Task objective:
Search the listing below for the word "brown", and copy every line in which it turns up.

Exercise data:
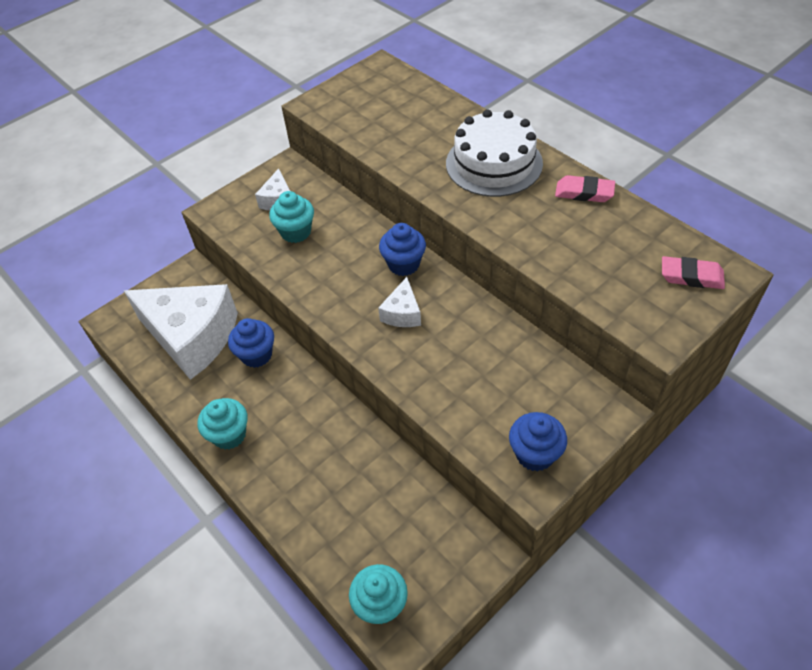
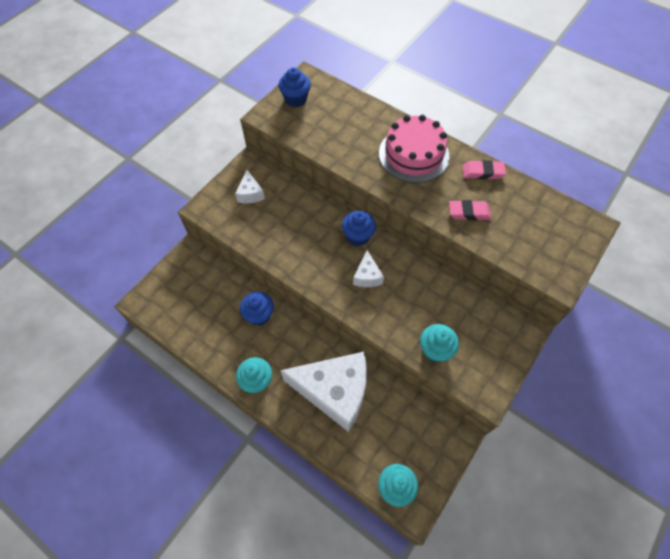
camera: 15 degrees left, 10 degrees up
(192, 337) = (207, 308): white cheese -> white cheese (334, 392)
(296, 232) = (271, 219): turquoise cupcake -> turquoise cupcake (435, 350)
(494, 163) = (413, 154): white cake -> pink cake
(535, 454) = (484, 371): blue cupcake -> blue cupcake (296, 99)
(691, 276) = (569, 231): pink eraser -> pink eraser (469, 212)

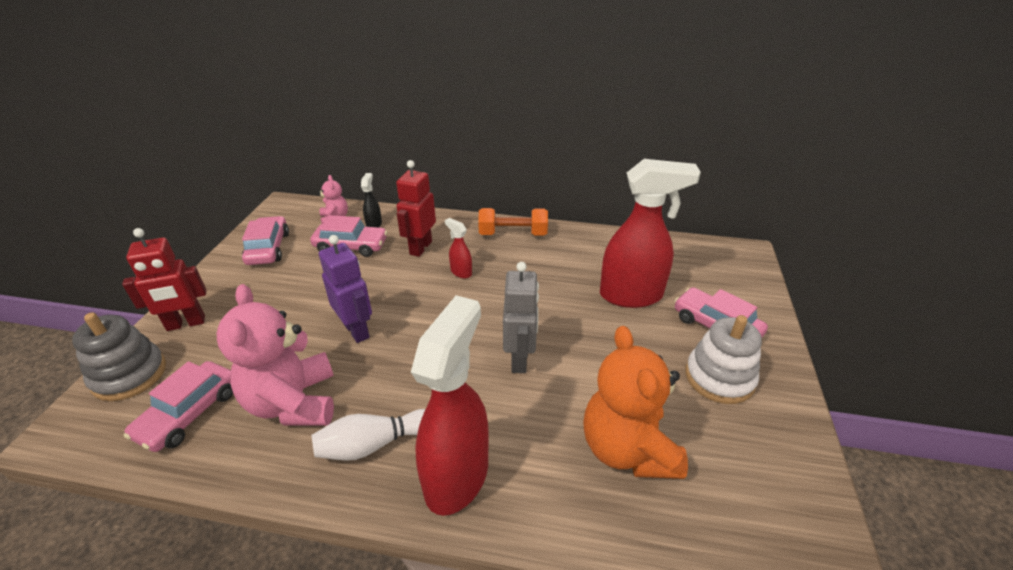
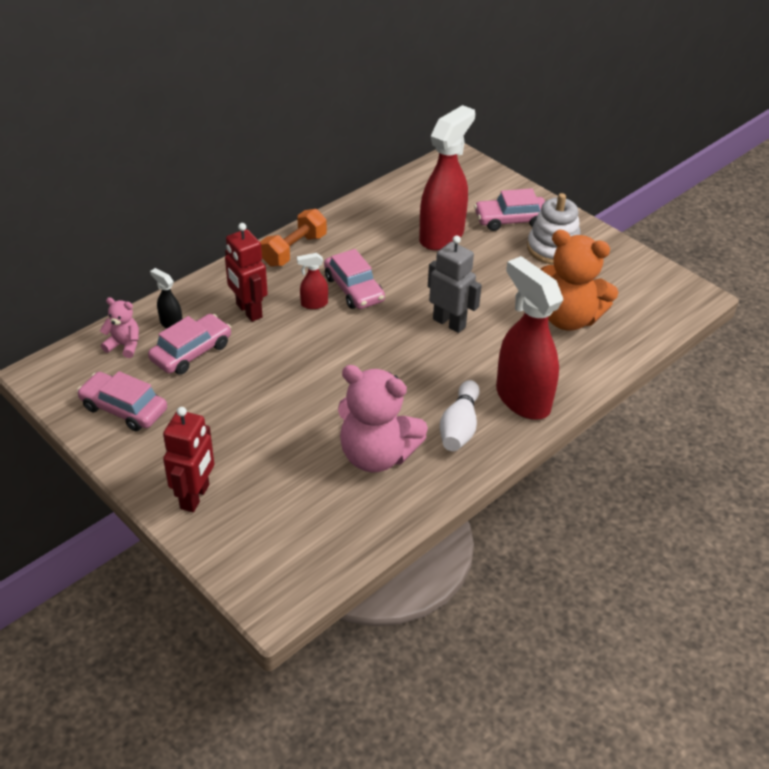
camera: 55 degrees left, 5 degrees up
(129, 375) = (236, 549): grey stacking toy -> none
(189, 413) = (329, 518): pink car -> pink car (354, 289)
(357, 330) = (325, 392): purple robot -> none

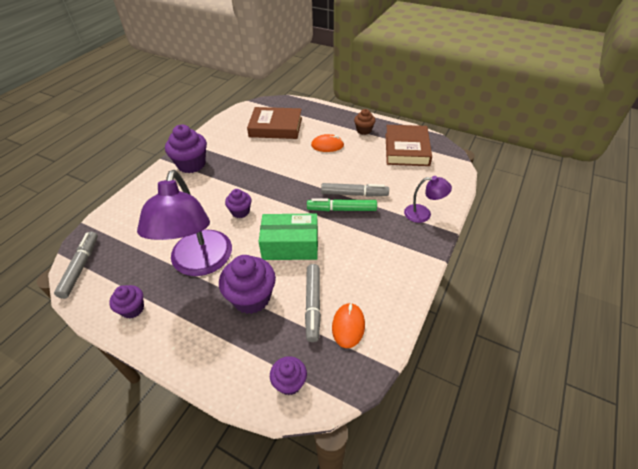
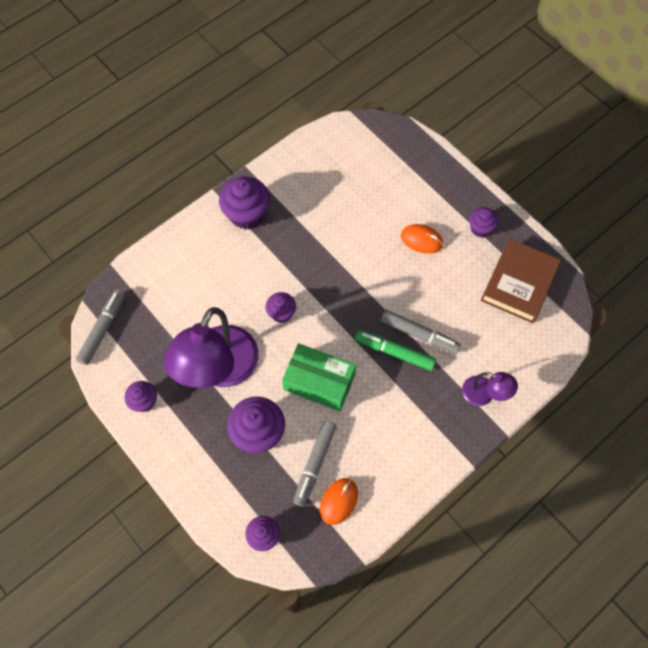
camera: 20 degrees right, 20 degrees up
(276, 127) = (369, 181): brown book -> none
(364, 130) = (480, 228): brown cupcake -> purple cupcake

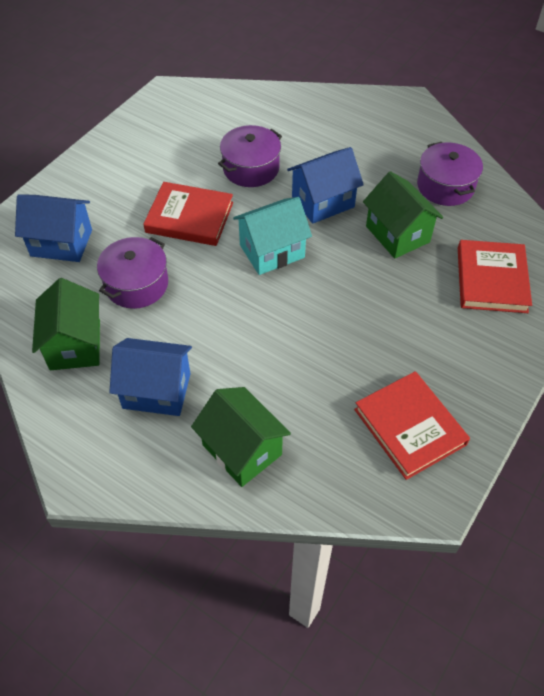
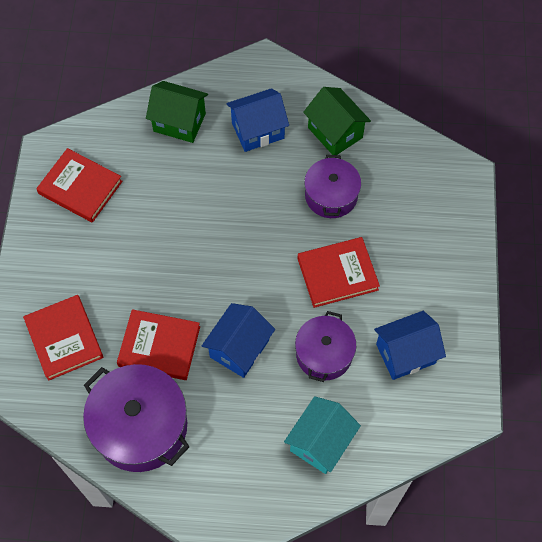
camera: 150 degrees right, 10 degrees up
(61, 243) = (415, 200): blue house -> blue house (405, 353)
(272, 251) = (251, 276): turquoise house -> turquoise house (320, 442)
(397, 234) = (159, 346): green house -> red book
(445, 186) = (140, 426): purple pot -> purple pot, size x1.60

Solved problem:
(276, 127) = (369, 181): brown book -> none
(364, 130) = (480, 228): brown cupcake -> purple cupcake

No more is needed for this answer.